--- Supplied material Enclosed Below ---
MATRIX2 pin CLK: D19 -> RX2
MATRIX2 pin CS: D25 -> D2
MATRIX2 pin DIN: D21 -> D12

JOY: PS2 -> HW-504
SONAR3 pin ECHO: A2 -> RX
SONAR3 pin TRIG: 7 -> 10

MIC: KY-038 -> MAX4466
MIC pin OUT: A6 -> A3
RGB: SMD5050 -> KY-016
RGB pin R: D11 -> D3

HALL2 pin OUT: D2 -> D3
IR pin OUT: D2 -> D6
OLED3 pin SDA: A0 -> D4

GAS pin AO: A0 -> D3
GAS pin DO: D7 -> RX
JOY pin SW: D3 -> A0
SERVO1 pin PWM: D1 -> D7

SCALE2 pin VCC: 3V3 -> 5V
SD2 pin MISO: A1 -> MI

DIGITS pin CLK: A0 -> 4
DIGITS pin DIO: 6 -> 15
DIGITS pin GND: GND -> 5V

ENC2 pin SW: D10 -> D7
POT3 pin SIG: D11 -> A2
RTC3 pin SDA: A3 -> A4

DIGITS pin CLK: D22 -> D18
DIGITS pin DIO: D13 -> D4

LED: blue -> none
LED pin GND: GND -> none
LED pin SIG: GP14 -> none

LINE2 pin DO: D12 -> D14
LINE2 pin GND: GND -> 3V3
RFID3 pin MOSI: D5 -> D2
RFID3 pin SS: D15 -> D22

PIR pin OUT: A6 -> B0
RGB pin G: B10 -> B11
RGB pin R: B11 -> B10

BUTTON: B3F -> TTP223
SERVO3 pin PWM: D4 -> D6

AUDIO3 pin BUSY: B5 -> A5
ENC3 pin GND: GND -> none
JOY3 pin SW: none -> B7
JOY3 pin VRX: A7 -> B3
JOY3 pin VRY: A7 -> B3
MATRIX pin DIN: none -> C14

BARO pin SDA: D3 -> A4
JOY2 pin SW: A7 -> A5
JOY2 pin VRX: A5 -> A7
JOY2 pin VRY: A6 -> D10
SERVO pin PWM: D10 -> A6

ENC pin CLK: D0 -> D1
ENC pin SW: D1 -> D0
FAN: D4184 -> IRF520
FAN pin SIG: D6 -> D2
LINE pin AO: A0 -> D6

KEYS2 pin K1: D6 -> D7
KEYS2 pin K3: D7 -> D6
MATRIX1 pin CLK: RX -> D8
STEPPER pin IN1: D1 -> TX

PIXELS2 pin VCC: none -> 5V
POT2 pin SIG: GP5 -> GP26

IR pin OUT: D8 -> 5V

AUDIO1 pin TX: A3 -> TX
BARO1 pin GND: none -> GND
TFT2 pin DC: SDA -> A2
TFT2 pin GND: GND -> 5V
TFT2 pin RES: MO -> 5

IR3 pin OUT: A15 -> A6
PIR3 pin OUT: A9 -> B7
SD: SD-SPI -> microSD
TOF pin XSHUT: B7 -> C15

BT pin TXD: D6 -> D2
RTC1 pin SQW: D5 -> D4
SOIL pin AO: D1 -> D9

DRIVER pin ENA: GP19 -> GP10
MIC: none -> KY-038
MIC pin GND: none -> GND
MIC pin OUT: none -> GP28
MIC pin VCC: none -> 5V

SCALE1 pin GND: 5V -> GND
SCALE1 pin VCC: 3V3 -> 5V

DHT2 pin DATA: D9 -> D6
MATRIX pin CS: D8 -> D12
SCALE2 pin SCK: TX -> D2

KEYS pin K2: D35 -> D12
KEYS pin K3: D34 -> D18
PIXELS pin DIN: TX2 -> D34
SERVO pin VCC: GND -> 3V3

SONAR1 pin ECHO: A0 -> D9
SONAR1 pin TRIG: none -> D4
--- End of Enclosed Supplied material ---
** Assignment **
An exact transcription of the data above is required.

** Exercise result **
MATRIX2 pin CLK: D19 -> RX2
MATRIX2 pin CS: D25 -> D2
MATRIX2 pin DIN: D21 -> D12

JOY: PS2 -> HW-504
SONAR3 pin ECHO: A2 -> RX
SONAR3 pin TRIG: 7 -> 10

MIC: KY-038 -> MAX4466
MIC pin OUT: A6 -> A3
RGB: SMD5050 -> KY-016
RGB pin R: D11 -> D3

HALL2 pin OUT: D2 -> D3
IR pin OUT: D2 -> D6
OLED3 pin SDA: A0 -> D4

GAS pin AO: A0 -> D3
GAS pin DO: D7 -> RX
JOY pin SW: D3 -> A0
SERVO1 pin PWM: D1 -> D7

SCALE2 pin VCC: 3V3 -> 5V
SD2 pin MISO: A1 -> MI

DIGITS pin CLK: A0 -> 4
DIGITS pin DIO: 6 -> 15
DIGITS pin GND: GND -> 5V

ENC2 pin SW: D10 -> D7
POT3 pin SIG: D11 -> A2
RTC3 pin SDA: A3 -> A4

DIGITS pin CLK: D22 -> D18
DIGITS pin DIO: D13 -> D4

LED: blue -> none
LED pin GND: GND -> none
LED pin SIG: GP14 -> none

LINE2 pin DO: D12 -> D14
LINE2 pin GND: GND -> 3V3
RFID3 pin MOSI: D5 -> D2
RFID3 pin SS: D15 -> D22

PIR pin OUT: A6 -> B0
RGB pin G: B10 -> B11
RGB pin R: B11 -> B10

BUTTON: B3F -> TTP223
SERVO3 pin PWM: D4 -> D6

AUDIO3 pin BUSY: B5 -> A5
ENC3 pin GND: GND -> none
JOY3 pin SW: none -> B7
JOY3 pin VRX: A7 -> B3
JOY3 pin VRY: A7 -> B3
MATRIX pin DIN: none -> C14

BARO pin SDA: D3 -> A4
JOY2 pin SW: A7 -> A5
JOY2 pin VRX: A5 -> A7
JOY2 pin VRY: A6 -> D10
SERVO pin PWM: D10 -> A6

ENC pin CLK: D0 -> D1
ENC pin SW: D1 -> D0
FAN: D4184 -> IRF520
FAN pin SIG: D6 -> D2
LINE pin AO: A0 -> D6

KEYS2 pin K1: D6 -> D7
KEYS2 pin K3: D7 -> D6
MATRIX1 pin CLK: RX -> D8
STEPPER pin IN1: D1 -> TX

PIXELS2 pin VCC: none -> 5V
POT2 pin SIG: GP5 -> GP26

IR pin OUT: D8 -> 5V

AUDIO1 pin TX: A3 -> TX
BARO1 pin GND: none -> GND
TFT2 pin DC: SDA -> A2
TFT2 pin GND: GND -> 5V
TFT2 pin RES: MO -> 5

IR3 pin OUT: A15 -> A6
PIR3 pin OUT: A9 -> B7
SD: SD-SPI -> microSD
TOF pin XSHUT: B7 -> C15

BT pin TXD: D6 -> D2
RTC1 pin SQW: D5 -> D4
SOIL pin AO: D1 -> D9

DRIVER pin ENA: GP19 -> GP10
MIC: none -> KY-038
MIC pin GND: none -> GND
MIC pin OUT: none -> GP28
MIC pin VCC: none -> 5V

SCALE1 pin GND: 5V -> GND
SCALE1 pin VCC: 3V3 -> 5V

DHT2 pin DATA: D9 -> D6
MATRIX pin CS: D8 -> D12
SCALE2 pin SCK: TX -> D2

KEYS pin K2: D35 -> D12
KEYS pin K3: D34 -> D18
PIXELS pin DIN: TX2 -> D34
SERVO pin VCC: GND -> 3V3

SONAR1 pin ECHO: A0 -> D9
SONAR1 pin TRIG: none -> D4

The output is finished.